# Object state change records
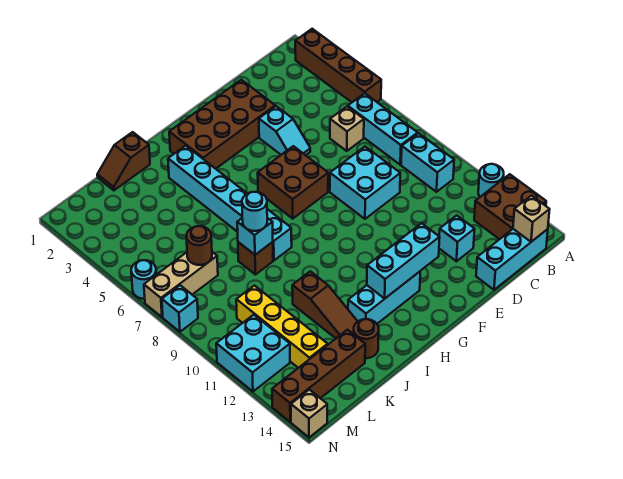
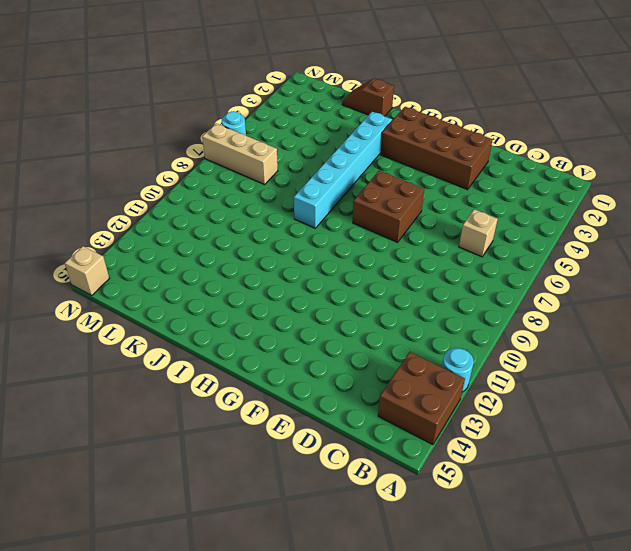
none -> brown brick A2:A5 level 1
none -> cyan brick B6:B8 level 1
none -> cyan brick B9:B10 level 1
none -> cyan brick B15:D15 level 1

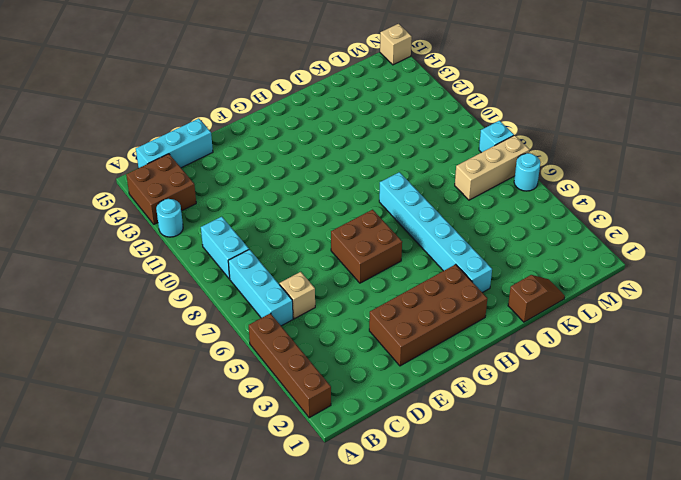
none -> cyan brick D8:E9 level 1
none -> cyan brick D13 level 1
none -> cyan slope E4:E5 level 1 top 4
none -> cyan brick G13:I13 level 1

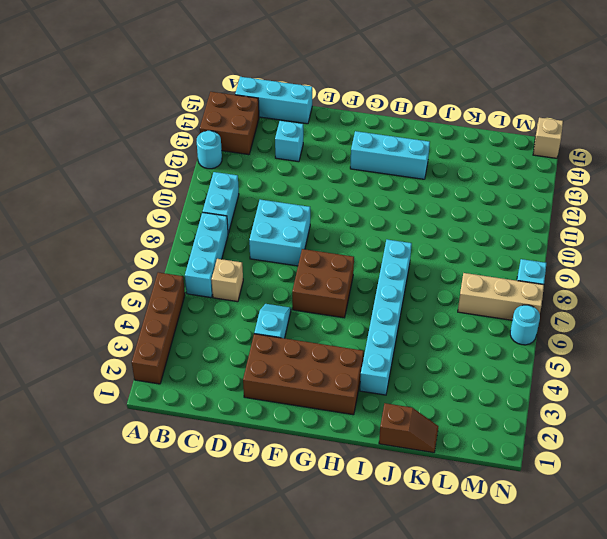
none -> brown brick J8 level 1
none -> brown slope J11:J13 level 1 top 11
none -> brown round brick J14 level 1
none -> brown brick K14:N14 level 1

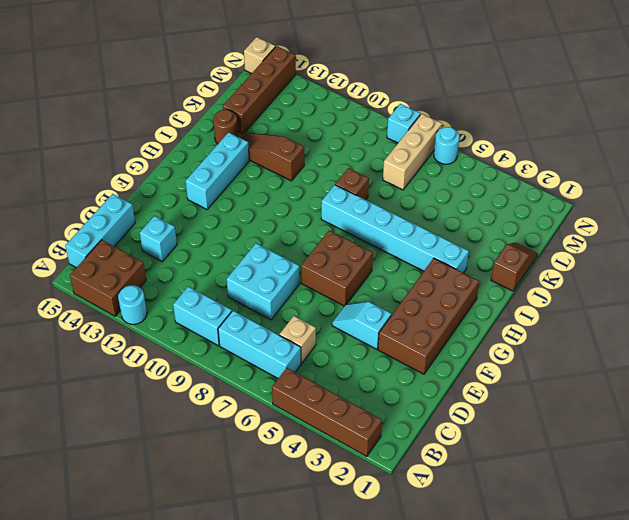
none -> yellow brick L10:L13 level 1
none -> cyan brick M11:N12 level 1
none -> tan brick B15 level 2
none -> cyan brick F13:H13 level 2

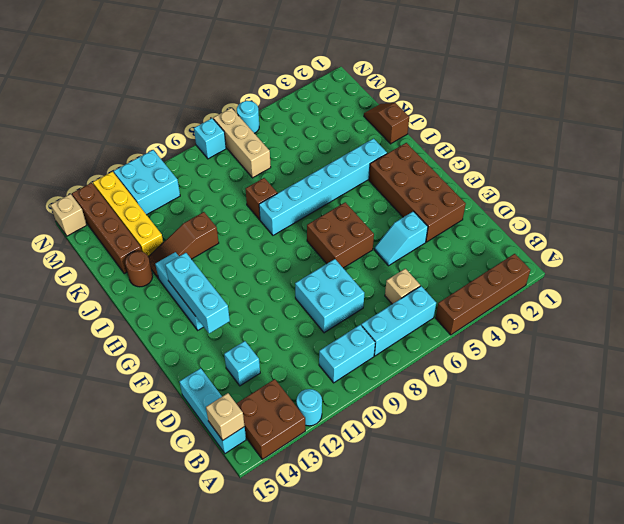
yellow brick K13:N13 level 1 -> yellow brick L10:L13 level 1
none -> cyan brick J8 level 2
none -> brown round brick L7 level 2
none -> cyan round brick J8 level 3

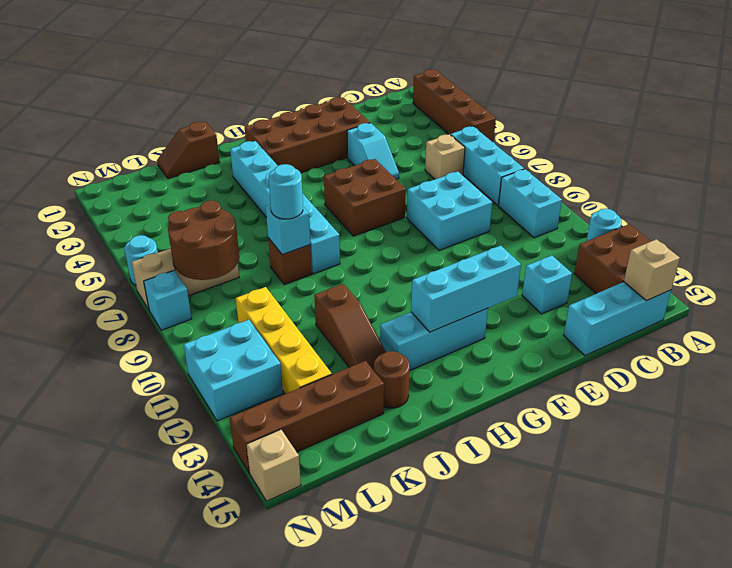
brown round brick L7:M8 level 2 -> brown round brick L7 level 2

* * *

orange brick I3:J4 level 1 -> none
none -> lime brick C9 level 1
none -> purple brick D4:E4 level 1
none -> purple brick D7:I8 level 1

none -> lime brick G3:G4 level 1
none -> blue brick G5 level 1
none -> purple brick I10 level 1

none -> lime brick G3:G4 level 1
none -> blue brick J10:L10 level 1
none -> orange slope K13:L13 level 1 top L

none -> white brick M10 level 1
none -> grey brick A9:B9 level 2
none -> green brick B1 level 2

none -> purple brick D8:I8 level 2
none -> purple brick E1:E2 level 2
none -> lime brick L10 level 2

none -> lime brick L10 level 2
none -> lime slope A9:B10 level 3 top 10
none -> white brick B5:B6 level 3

# Brief
Among the records above, find the lines where the word "yellow" appears and copy them.

# Answer
none -> yellow brick L10:L13 level 1
yellow brick K13:N13 level 1 -> yellow brick L10:L13 level 1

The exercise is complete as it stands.